▼

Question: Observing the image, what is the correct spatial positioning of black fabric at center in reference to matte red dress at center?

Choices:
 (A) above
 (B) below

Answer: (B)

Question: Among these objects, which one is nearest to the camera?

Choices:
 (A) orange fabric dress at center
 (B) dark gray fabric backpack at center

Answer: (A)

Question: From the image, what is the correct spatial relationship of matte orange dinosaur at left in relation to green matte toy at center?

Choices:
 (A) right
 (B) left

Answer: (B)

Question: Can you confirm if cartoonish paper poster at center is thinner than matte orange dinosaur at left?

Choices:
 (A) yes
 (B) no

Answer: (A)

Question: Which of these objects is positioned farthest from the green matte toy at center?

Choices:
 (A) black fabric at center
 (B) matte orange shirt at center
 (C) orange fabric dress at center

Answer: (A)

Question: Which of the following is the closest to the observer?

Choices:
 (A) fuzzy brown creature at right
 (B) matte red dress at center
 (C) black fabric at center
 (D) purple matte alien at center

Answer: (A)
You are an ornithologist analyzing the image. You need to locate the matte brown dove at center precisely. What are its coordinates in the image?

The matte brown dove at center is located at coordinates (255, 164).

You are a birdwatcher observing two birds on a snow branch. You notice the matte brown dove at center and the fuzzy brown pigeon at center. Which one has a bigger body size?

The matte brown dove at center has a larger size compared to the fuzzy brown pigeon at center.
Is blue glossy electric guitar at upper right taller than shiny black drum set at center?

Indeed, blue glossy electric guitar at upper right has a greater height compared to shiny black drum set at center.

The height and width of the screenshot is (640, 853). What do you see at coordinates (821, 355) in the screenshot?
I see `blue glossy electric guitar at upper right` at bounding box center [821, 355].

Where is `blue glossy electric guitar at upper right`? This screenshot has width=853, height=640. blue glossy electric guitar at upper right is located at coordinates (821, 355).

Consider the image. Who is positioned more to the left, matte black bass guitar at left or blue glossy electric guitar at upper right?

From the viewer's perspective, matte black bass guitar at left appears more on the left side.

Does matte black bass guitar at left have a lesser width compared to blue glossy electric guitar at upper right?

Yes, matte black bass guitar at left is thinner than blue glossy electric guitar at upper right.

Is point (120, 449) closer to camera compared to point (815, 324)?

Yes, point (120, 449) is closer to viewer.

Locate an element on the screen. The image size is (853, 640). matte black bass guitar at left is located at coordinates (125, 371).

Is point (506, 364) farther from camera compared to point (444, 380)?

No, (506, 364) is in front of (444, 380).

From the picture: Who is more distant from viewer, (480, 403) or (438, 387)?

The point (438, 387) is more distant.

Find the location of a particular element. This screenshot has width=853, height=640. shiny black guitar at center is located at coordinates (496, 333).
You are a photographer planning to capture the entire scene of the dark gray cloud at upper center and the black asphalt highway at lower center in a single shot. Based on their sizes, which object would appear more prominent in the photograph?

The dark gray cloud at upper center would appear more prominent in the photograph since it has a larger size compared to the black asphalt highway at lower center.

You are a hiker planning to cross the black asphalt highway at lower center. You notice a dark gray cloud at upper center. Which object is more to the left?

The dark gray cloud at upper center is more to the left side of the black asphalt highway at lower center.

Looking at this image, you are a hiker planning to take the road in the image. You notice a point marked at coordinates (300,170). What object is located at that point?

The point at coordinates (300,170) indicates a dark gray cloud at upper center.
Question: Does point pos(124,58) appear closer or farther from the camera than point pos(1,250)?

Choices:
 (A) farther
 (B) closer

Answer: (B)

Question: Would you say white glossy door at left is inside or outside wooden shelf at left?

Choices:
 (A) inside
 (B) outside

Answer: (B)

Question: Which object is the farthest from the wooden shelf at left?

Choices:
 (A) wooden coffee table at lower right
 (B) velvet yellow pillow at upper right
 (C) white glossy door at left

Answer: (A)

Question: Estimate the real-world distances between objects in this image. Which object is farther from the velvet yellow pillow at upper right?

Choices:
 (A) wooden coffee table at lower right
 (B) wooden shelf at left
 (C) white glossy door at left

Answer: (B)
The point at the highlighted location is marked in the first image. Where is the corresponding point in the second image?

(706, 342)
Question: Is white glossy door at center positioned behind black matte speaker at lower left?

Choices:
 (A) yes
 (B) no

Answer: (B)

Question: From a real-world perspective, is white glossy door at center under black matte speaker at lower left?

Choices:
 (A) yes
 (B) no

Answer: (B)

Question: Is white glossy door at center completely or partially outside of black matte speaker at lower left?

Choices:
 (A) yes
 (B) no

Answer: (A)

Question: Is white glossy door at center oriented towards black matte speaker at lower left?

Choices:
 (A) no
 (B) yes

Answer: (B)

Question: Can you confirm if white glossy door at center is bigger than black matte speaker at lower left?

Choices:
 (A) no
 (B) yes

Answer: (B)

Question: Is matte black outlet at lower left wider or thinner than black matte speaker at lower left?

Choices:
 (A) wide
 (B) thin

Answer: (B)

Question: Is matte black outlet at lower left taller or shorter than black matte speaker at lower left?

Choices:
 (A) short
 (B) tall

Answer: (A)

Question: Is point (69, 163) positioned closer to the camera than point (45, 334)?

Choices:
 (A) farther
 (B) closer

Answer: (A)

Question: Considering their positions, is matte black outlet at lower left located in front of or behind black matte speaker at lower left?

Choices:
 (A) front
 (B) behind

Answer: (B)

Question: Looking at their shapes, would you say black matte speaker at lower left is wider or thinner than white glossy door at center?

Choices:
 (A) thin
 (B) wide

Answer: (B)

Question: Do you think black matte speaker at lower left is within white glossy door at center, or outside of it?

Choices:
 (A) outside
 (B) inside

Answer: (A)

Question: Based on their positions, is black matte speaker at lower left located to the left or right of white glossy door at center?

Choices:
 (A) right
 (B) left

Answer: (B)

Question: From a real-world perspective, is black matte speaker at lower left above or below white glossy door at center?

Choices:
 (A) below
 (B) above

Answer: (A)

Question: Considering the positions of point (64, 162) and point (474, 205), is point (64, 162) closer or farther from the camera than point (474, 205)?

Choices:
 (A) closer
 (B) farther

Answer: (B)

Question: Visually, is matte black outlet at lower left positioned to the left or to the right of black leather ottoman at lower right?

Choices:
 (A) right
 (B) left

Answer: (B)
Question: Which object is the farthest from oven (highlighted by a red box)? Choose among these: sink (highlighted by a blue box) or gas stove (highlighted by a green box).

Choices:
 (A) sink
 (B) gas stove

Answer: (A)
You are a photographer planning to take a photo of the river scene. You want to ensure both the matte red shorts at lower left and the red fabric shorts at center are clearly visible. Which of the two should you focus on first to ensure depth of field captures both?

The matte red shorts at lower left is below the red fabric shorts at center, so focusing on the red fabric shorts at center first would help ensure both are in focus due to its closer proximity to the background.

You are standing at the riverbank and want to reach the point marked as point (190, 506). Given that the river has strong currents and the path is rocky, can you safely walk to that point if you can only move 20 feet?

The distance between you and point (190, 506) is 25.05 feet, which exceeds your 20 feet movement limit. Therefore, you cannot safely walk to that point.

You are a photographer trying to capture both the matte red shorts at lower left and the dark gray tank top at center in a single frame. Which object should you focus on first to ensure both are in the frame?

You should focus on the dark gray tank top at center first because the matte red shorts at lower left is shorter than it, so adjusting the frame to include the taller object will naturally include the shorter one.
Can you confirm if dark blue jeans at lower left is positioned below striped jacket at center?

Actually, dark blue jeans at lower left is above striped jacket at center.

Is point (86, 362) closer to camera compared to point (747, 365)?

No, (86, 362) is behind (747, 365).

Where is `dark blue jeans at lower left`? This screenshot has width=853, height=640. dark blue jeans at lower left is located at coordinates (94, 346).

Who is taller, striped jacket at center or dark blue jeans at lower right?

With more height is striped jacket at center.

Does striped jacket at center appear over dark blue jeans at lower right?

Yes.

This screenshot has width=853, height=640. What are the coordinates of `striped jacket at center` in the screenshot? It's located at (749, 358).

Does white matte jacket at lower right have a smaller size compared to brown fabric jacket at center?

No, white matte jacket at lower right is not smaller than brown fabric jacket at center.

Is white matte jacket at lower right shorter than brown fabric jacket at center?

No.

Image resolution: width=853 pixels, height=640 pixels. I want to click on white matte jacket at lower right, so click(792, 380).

▲

→ YOUR INSTRUCTIONS
Please return the lines above without any change, beginning at the line that has "From the viewer's" and stopping after the line that has "Yes, matte black".

→ RESPONSE
From the viewer's perspective, matte black bass guitar at left appears more on the left side.

Does matte black bass guitar at left have a lesser width compared to blue glossy electric guitar at upper right?

Yes, matte black bass guitar at left is thinner than blue glossy electric guitar at upper right.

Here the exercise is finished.